• [REQUIRED ACTION]: Exactly as written, print each of the entries.

▼

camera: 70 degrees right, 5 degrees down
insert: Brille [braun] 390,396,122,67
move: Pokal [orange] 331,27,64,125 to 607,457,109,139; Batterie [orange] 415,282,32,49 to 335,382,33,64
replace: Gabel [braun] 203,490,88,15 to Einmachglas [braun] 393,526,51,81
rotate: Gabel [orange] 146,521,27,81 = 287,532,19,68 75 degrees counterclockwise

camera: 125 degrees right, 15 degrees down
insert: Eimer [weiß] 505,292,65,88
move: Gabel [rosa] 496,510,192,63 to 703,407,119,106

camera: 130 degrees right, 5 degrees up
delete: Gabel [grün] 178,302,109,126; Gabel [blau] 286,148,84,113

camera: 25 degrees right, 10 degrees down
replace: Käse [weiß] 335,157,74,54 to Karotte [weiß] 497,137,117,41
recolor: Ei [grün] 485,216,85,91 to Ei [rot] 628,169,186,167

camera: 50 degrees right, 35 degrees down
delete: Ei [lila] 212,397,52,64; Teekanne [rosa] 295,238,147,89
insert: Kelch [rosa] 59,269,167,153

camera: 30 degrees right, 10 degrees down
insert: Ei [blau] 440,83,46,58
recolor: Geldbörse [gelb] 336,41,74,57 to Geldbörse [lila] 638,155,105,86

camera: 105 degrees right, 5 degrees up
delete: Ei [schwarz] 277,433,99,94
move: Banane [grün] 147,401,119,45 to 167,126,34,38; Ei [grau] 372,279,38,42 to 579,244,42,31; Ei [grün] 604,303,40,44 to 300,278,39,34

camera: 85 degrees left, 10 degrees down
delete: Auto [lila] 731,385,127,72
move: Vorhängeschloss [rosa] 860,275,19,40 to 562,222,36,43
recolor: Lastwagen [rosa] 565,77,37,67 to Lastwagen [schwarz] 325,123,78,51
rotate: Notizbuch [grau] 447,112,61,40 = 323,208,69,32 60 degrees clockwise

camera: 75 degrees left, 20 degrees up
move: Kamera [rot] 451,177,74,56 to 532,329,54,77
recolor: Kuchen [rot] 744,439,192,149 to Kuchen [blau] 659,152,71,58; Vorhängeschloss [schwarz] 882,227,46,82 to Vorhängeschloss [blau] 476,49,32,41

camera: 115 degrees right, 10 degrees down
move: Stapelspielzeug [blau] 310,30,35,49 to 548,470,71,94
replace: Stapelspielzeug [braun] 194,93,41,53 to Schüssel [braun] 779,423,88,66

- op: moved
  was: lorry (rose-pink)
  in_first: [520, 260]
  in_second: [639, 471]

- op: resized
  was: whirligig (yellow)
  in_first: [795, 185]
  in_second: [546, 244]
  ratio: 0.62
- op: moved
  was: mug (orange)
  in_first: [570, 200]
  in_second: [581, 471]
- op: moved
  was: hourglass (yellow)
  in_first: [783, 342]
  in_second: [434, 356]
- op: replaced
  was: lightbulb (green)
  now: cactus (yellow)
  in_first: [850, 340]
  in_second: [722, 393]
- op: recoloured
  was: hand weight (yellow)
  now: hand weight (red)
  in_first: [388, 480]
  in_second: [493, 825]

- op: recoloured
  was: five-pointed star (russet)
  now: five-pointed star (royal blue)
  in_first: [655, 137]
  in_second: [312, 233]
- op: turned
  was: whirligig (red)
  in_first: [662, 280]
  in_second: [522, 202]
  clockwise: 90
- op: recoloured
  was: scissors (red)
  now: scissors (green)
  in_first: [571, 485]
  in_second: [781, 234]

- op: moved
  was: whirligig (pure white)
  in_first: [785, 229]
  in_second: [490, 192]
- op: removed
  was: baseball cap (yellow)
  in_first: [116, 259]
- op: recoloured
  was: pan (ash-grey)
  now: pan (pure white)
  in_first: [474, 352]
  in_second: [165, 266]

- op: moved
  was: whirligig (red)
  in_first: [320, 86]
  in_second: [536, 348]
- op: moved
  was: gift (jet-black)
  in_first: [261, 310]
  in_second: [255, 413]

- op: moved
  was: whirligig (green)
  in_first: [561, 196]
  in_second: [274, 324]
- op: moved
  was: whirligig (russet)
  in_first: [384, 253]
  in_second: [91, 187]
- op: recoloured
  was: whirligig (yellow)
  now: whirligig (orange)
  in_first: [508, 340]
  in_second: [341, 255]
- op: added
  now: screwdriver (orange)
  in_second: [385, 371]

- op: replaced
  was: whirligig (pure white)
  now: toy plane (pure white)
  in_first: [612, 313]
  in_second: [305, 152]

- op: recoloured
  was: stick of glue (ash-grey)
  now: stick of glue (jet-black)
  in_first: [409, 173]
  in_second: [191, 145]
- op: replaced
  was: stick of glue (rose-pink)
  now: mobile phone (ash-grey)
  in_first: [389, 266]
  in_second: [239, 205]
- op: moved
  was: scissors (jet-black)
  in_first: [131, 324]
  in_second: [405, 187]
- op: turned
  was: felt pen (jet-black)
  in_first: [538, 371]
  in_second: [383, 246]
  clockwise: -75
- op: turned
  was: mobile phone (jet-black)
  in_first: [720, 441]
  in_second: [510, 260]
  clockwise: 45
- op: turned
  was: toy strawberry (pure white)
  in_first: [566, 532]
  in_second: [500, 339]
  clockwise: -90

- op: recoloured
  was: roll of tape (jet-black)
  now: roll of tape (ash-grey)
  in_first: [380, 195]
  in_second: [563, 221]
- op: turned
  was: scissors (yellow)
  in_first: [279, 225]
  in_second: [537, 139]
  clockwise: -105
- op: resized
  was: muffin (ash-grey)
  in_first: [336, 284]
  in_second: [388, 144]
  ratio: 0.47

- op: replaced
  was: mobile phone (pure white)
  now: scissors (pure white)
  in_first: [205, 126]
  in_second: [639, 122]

▲

• [YOUR RESPONSE]:
camera: 70 degrees right, 5 degrees down
insert: Brille [braun] 390,396,122,67
move: Pokal [orange] 331,27,64,125 to 607,457,109,139; Batterie [orange] 415,282,32,49 to 335,382,33,64
replace: Gabel [braun] 203,490,88,15 to Einmachglas [braun] 393,526,51,81
rotate: Gabel [orange] 146,521,27,81 = 287,532,19,68 75 degrees counterclockwise

camera: 125 degrees right, 15 degrees down
insert: Eimer [weiß] 505,292,65,88
move: Gabel [rosa] 496,510,192,63 to 703,407,119,106

camera: 130 degrees right, 5 degrees up
delete: Gabel [grün] 178,302,109,126; Gabel [blau] 286,148,84,113

camera: 25 degrees right, 10 degrees down
replace: Käse [weiß] 335,157,74,54 to Karotte [weiß] 497,137,117,41
recolor: Ei [grün] 485,216,85,91 to Ei [rot] 628,169,186,167

camera: 50 degrees right, 35 degrees down
delete: Ei [lila] 212,397,52,64; Teekanne [rosa] 295,238,147,89
insert: Kelch [rosa] 59,269,167,153

camera: 30 degrees right, 10 degrees down
insert: Ei [blau] 440,83,46,58
recolor: Geldbörse [gelb] 336,41,74,57 to Geldbörse [lila] 638,155,105,86

camera: 105 degrees right, 5 degrees up
delete: Ei [schwarz] 277,433,99,94
move: Banane [grün] 147,401,119,45 to 167,126,34,38; Ei [grau] 372,279,38,42 to 579,244,42,31; Ei [grün] 604,303,40,44 to 300,278,39,34

camera: 85 degrees left, 10 degrees down
delete: Auto [lila] 731,385,127,72
move: Vorhängeschloss [rosa] 860,275,19,40 to 562,222,36,43
recolor: Lastwagen [rosa] 565,77,37,67 to Lastwagen [schwarz] 325,123,78,51
rotate: Notizbuch [grau] 447,112,61,40 = 323,208,69,32 60 degrees clockwise

camera: 75 degrees left, 20 degrees up
move: Kamera [rot] 451,177,74,56 to 532,329,54,77
recolor: Kuchen [rot] 744,439,192,149 to Kuchen [blau] 659,152,71,58; Vorhängeschloss [schwarz] 882,227,46,82 to Vorhängeschloss [blau] 476,49,32,41

camera: 115 degrees right, 10 degrees down
move: Stapelspielzeug [blau] 310,30,35,49 to 548,470,71,94
replace: Stapelspielzeug [braun] 194,93,41,53 to Schüssel [braun] 779,423,88,66

- op: moved
  was: lorry (rose-pink)
  in_first: [520, 260]
  in_second: [639, 471]

- op: resized
  was: whirligig (yellow)
  in_first: [795, 185]
  in_second: [546, 244]
  ratio: 0.62
- op: moved
  was: mug (orange)
  in_first: [570, 200]
  in_second: [581, 471]
- op: moved
  was: hourglass (yellow)
  in_first: [783, 342]
  in_second: [434, 356]
- op: replaced
  was: lightbulb (green)
  now: cactus (yellow)
  in_first: [850, 340]
  in_second: [722, 393]
- op: recoloured
  was: hand weight (yellow)
  now: hand weight (red)
  in_first: [388, 480]
  in_second: [493, 825]

- op: recoloured
  was: five-pointed star (russet)
  now: five-pointed star (royal blue)
  in_first: [655, 137]
  in_second: [312, 233]
- op: turned
  was: whirligig (red)
  in_first: [662, 280]
  in_second: [522, 202]
  clockwise: 90
- op: recoloured
  was: scissors (red)
  now: scissors (green)
  in_first: [571, 485]
  in_second: [781, 234]

- op: moved
  was: whirligig (pure white)
  in_first: [785, 229]
  in_second: [490, 192]
- op: removed
  was: baseball cap (yellow)
  in_first: [116, 259]
- op: recoloured
  was: pan (ash-grey)
  now: pan (pure white)
  in_first: [474, 352]
  in_second: [165, 266]

- op: moved
  was: whirligig (red)
  in_first: [320, 86]
  in_second: [536, 348]
- op: moved
  was: gift (jet-black)
  in_first: [261, 310]
  in_second: [255, 413]

- op: moved
  was: whirligig (green)
  in_first: [561, 196]
  in_second: [274, 324]
- op: moved
  was: whirligig (russet)
  in_first: [384, 253]
  in_second: [91, 187]
- op: recoloured
  was: whirligig (yellow)
  now: whirligig (orange)
  in_first: [508, 340]
  in_second: [341, 255]
- op: added
  now: screwdriver (orange)
  in_second: [385, 371]

- op: replaced
  was: whirligig (pure white)
  now: toy plane (pure white)
  in_first: [612, 313]
  in_second: [305, 152]

- op: recoloured
  was: stick of glue (ash-grey)
  now: stick of glue (jet-black)
  in_first: [409, 173]
  in_second: [191, 145]
- op: replaced
  was: stick of glue (rose-pink)
  now: mobile phone (ash-grey)
  in_first: [389, 266]
  in_second: [239, 205]
- op: moved
  was: scissors (jet-black)
  in_first: [131, 324]
  in_second: [405, 187]
- op: turned
  was: felt pen (jet-black)
  in_first: [538, 371]
  in_second: [383, 246]
  clockwise: -75
- op: turned
  was: mobile phone (jet-black)
  in_first: [720, 441]
  in_second: [510, 260]
  clockwise: 45
- op: turned
  was: toy strawberry (pure white)
  in_first: [566, 532]
  in_second: [500, 339]
  clockwise: -90

- op: recoloured
  was: roll of tape (jet-black)
  now: roll of tape (ash-grey)
  in_first: [380, 195]
  in_second: [563, 221]
- op: turned
  was: scissors (yellow)
  in_first: [279, 225]
  in_second: [537, 139]
  clockwise: -105
- op: resized
  was: muffin (ash-grey)
  in_first: [336, 284]
  in_second: [388, 144]
  ratio: 0.47

- op: replaced
  was: mobile phone (pure white)
  now: scissors (pure white)
  in_first: [205, 126]
  in_second: [639, 122]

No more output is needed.